Instructions for the task
After locating the line that contains "camera: 130 degrees right, 0 degrees up" in the records below, write out exactly that line and each line after it through the one that contains "(611, 400) = (181, 550): brown car -> none", and nothing else.

Material supplied
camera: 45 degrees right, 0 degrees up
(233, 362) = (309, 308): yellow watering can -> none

==

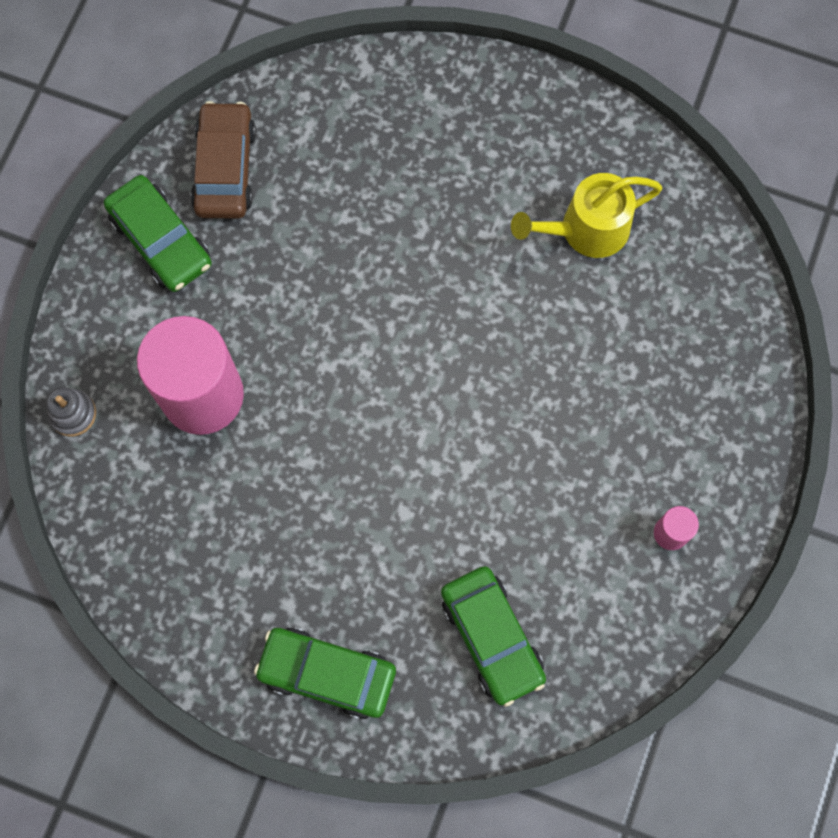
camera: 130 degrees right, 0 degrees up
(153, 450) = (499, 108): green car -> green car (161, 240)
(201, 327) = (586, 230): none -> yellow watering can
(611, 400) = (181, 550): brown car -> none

...

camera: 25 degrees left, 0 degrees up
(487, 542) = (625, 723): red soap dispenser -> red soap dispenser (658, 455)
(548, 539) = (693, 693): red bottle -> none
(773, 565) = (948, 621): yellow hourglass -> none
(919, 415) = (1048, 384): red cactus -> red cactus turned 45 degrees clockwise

Response below
camera: 130 degrees right, 0 degrees up
(153, 450) = (499, 108): green car -> green car (161, 240)
(201, 327) = (586, 230): none -> yellow watering can
(611, 400) = (181, 550): brown car -> none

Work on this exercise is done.